# [EXERCISE GOAL]
Exactly the lines starting at the line containing "C4: 10nF (LED_A, VS) -> none" and ending at the line containing "U16: NOR 74LS02" are to be written out from the listing below, both included.
************
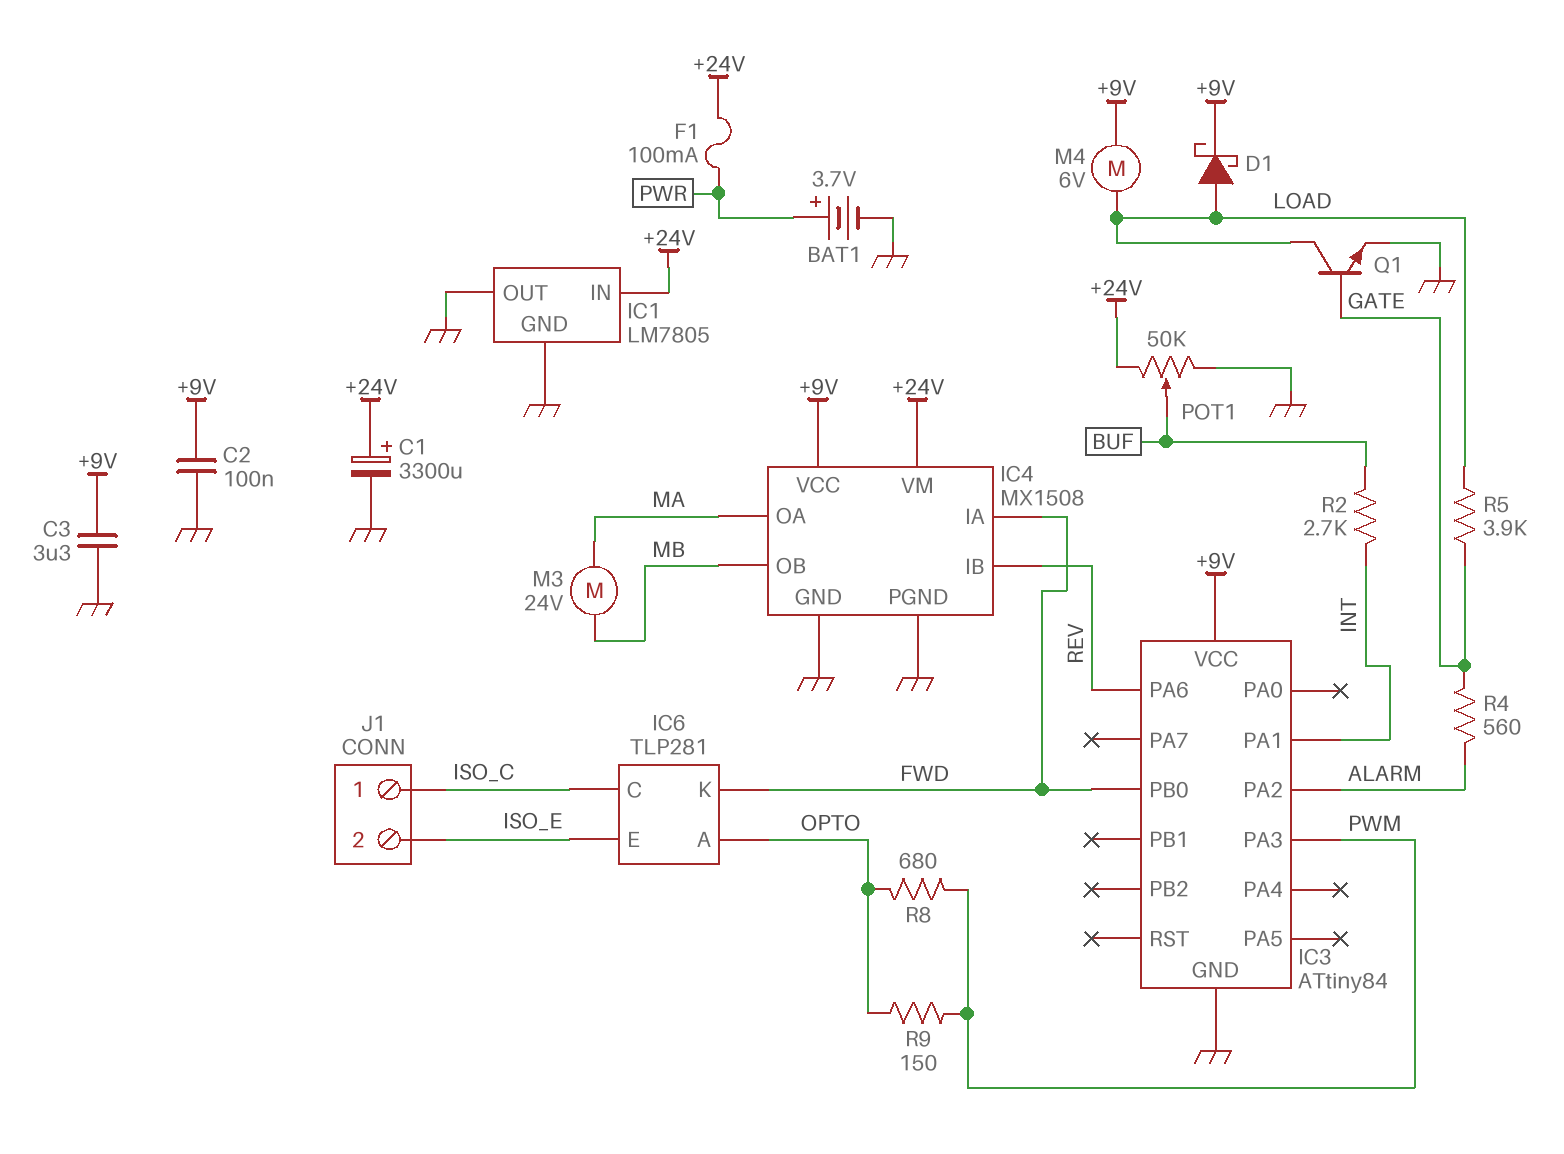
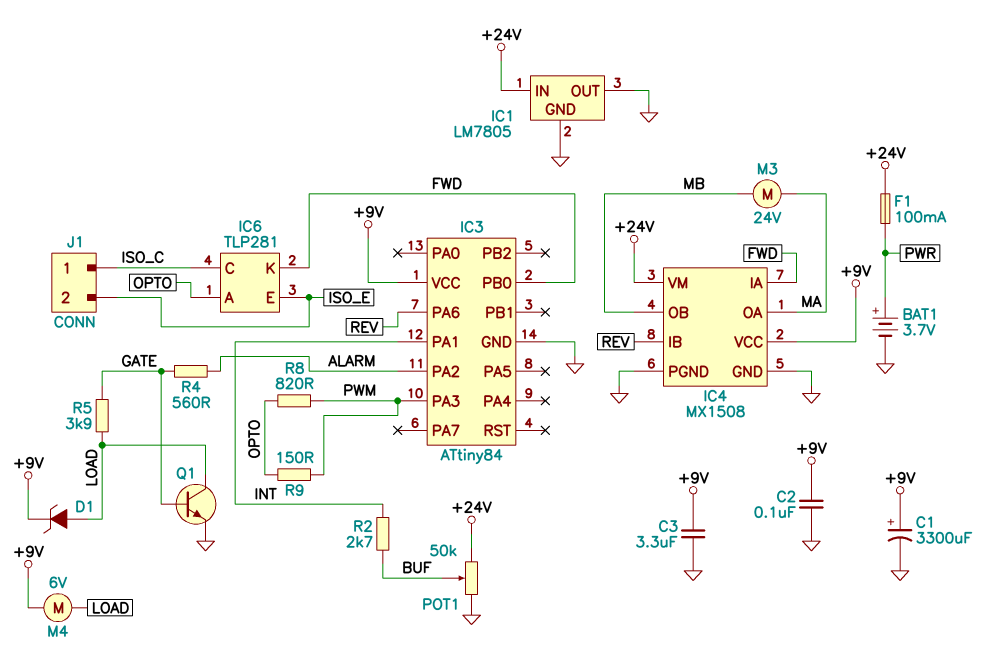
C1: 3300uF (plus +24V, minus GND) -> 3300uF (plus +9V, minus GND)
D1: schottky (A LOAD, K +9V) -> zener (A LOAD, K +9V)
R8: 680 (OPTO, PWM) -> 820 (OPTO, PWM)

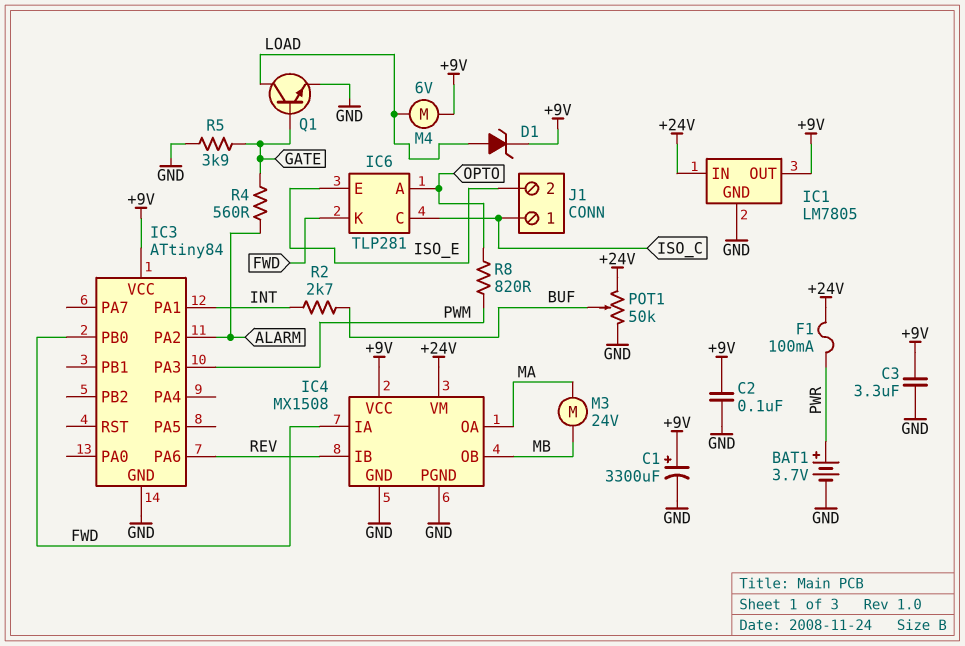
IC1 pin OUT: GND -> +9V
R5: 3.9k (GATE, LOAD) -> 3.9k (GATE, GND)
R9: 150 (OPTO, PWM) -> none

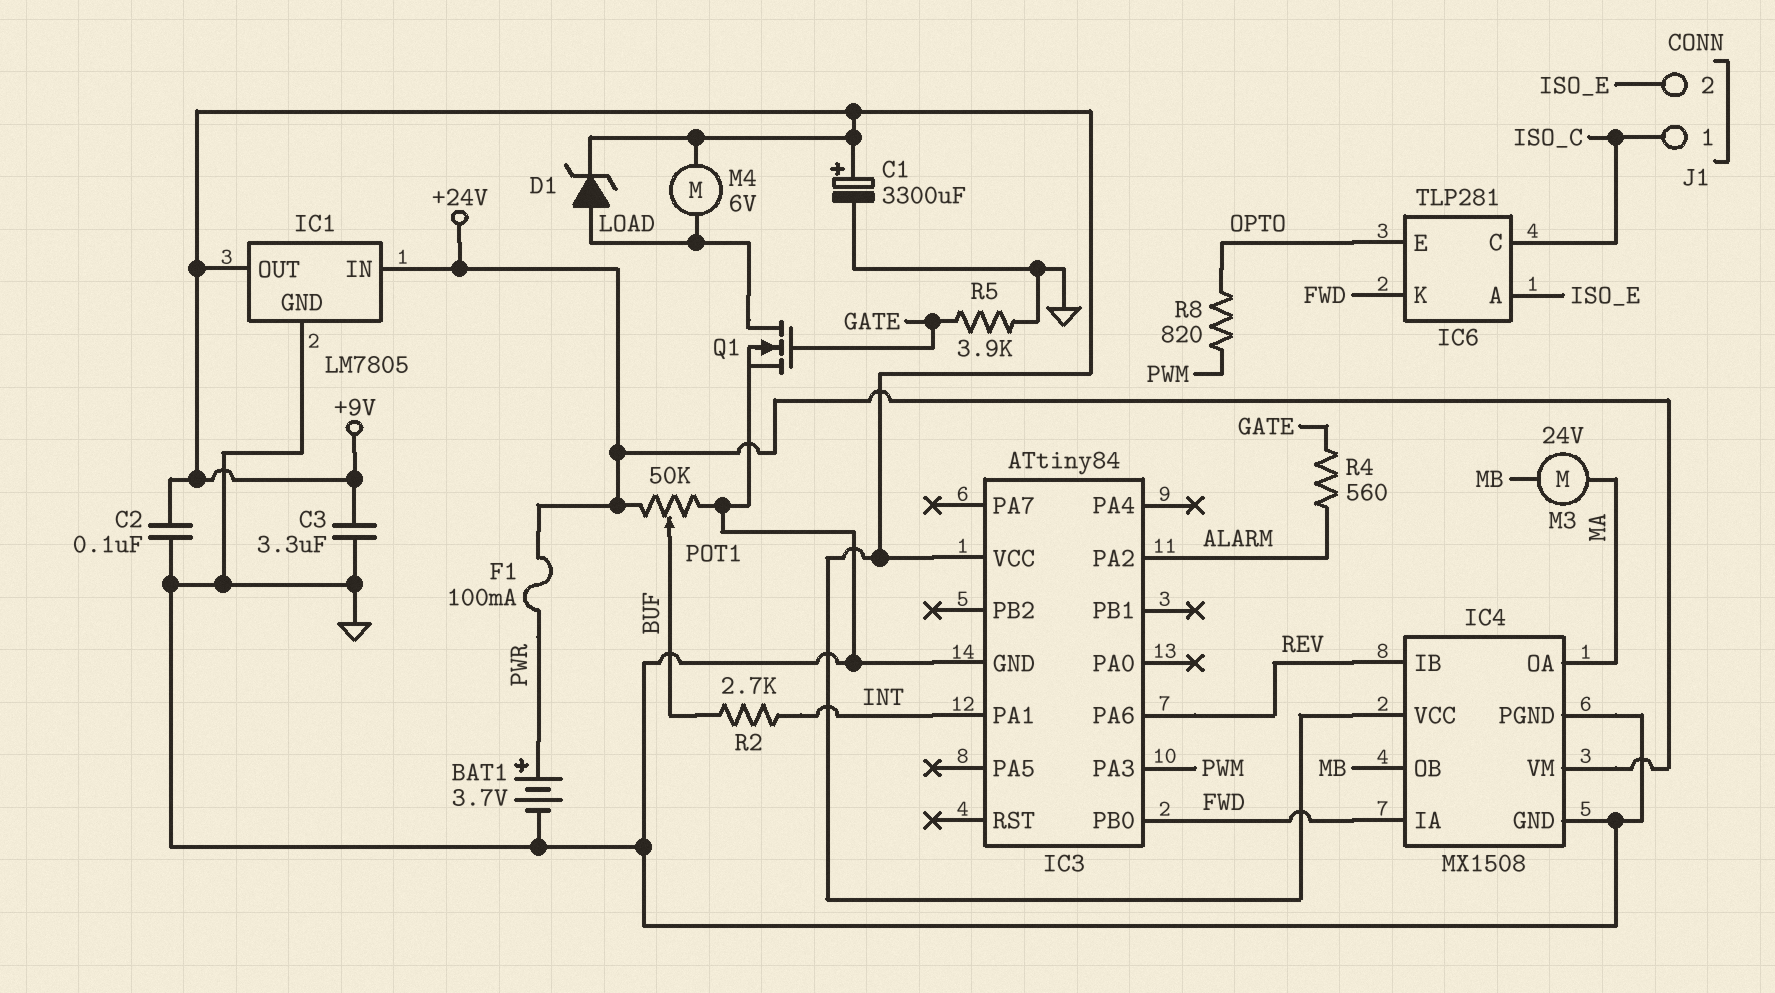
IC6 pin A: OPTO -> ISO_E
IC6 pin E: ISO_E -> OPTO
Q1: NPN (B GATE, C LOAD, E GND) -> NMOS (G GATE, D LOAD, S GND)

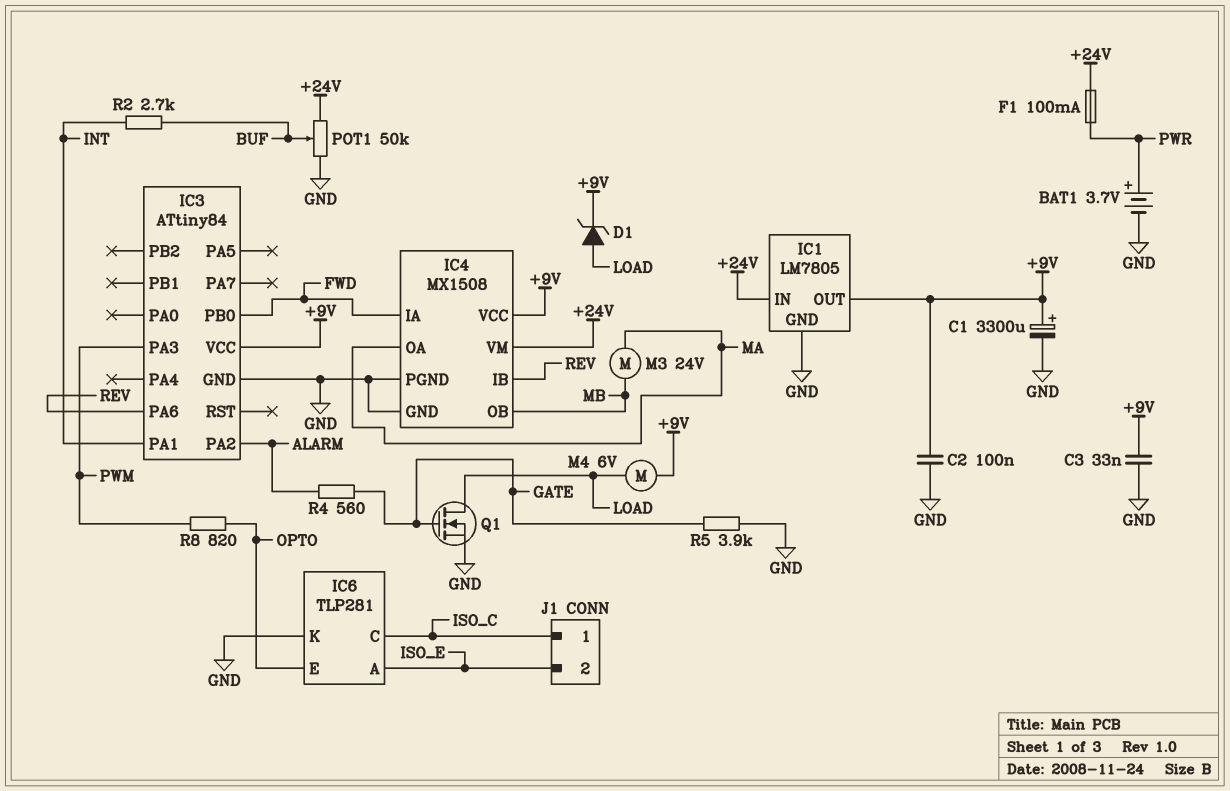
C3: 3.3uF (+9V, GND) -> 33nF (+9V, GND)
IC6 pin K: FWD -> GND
************
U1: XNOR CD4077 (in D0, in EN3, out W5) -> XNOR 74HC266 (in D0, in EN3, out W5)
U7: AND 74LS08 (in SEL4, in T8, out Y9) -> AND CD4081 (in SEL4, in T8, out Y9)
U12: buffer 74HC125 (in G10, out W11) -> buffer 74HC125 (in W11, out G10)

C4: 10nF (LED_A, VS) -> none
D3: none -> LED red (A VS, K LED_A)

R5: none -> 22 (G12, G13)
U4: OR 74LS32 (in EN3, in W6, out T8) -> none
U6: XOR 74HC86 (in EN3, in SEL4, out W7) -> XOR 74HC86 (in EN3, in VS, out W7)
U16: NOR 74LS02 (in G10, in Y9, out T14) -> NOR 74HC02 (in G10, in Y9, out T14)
************
# [RESULT OF THIS TASK]
C4: 10nF (LED_A, VS) -> none
D3: none -> LED red (A VS, K LED_A)

R5: none -> 22 (G12, G13)
U4: OR 74LS32 (in EN3, in W6, out T8) -> none
U6: XOR 74HC86 (in EN3, in SEL4, out W7) -> XOR 74HC86 (in EN3, in VS, out W7)
U16: NOR 74LS02 (in G10, in Y9, out T14) -> NOR 74HC02 (in G10, in Y9, out T14)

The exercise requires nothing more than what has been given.